**PROBLEM REQUIREMENTS:** Each record below should be reproduced as it is written, with pictures left out entirely.

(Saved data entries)
────────────────────────────────────────

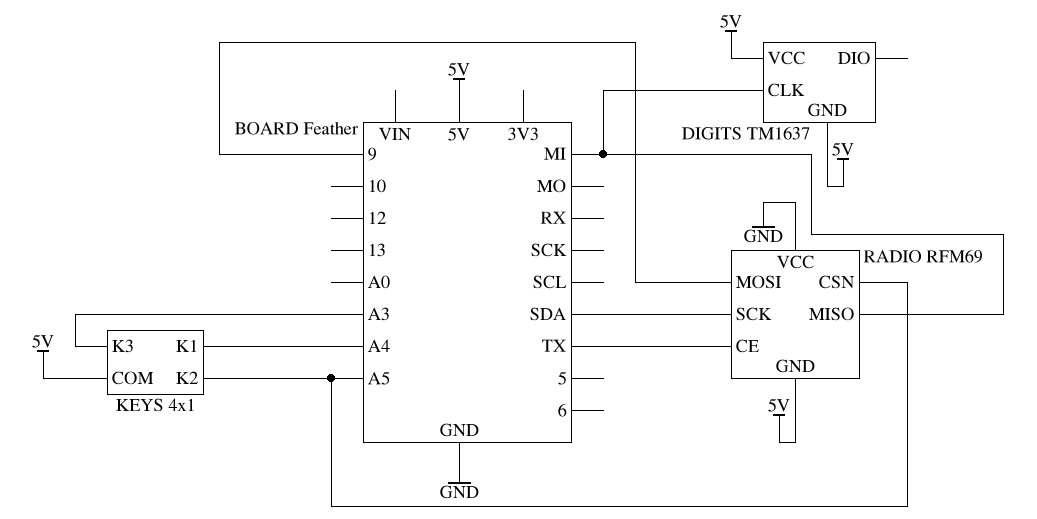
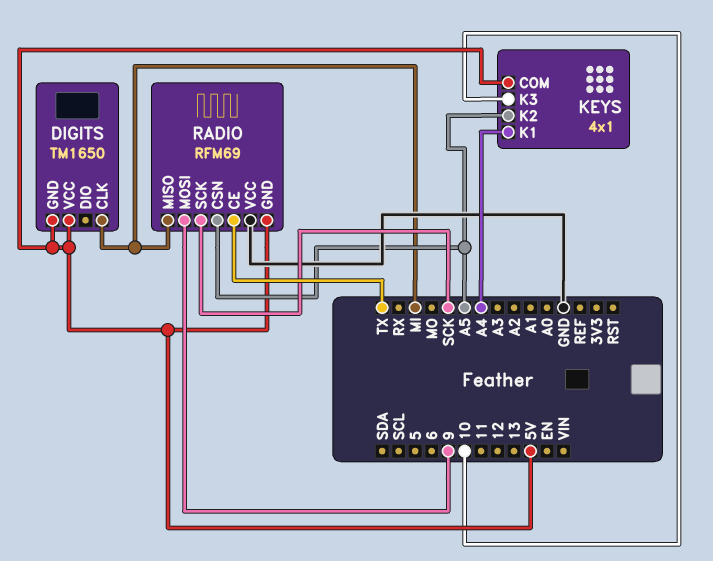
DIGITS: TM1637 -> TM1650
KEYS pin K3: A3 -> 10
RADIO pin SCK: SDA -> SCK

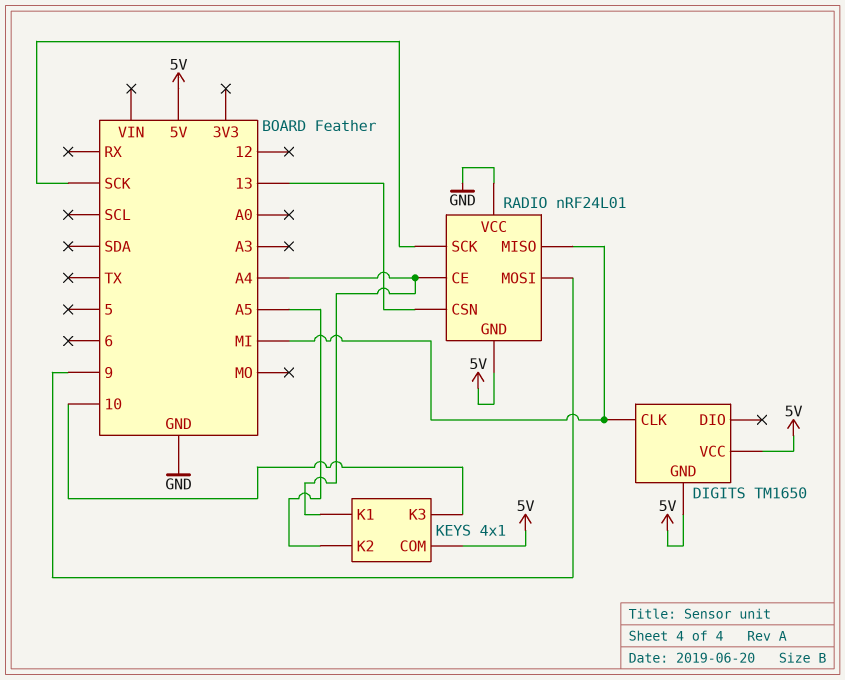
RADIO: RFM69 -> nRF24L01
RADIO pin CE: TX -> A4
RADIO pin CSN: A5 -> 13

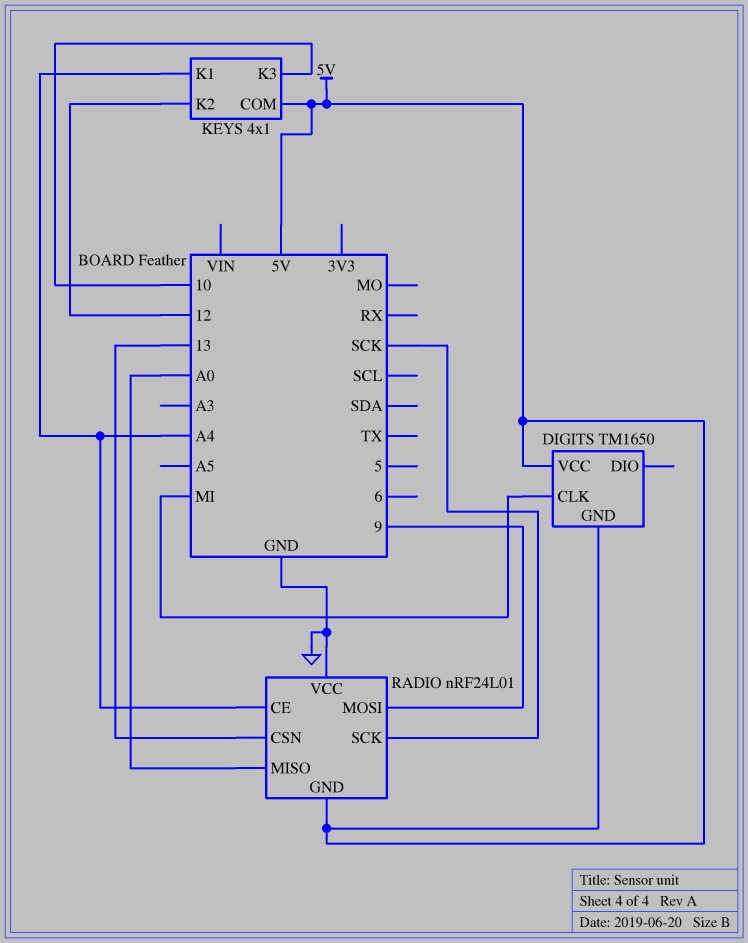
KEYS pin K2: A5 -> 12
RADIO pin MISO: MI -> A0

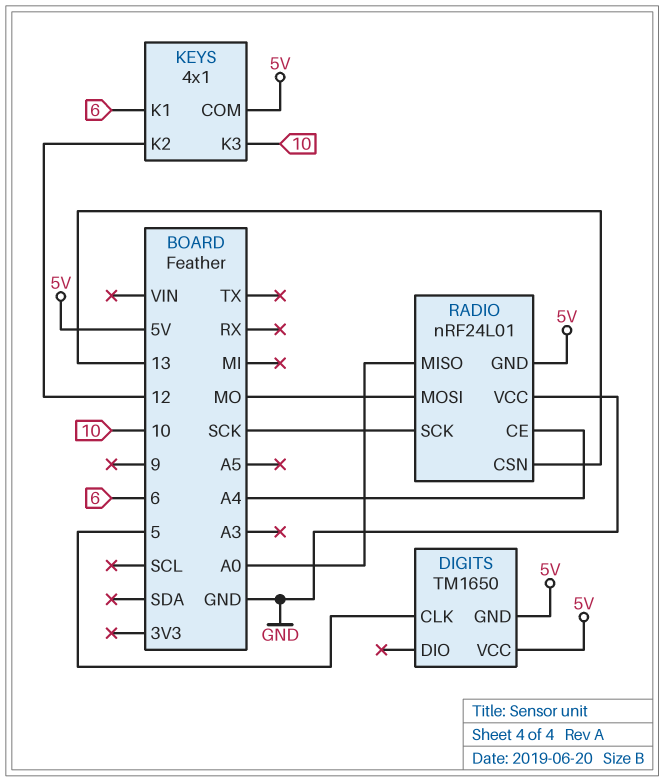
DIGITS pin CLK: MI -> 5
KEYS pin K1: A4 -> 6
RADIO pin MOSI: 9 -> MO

────────────────────────────────────────

**ANSWER SECTION:**
DIGITS: TM1637 -> TM1650
KEYS pin K3: A3 -> 10
RADIO pin SCK: SDA -> SCK

RADIO: RFM69 -> nRF24L01
RADIO pin CE: TX -> A4
RADIO pin CSN: A5 -> 13

KEYS pin K2: A5 -> 12
RADIO pin MISO: MI -> A0

DIGITS pin CLK: MI -> 5
KEYS pin K1: A4 -> 6
RADIO pin MOSI: 9 -> MO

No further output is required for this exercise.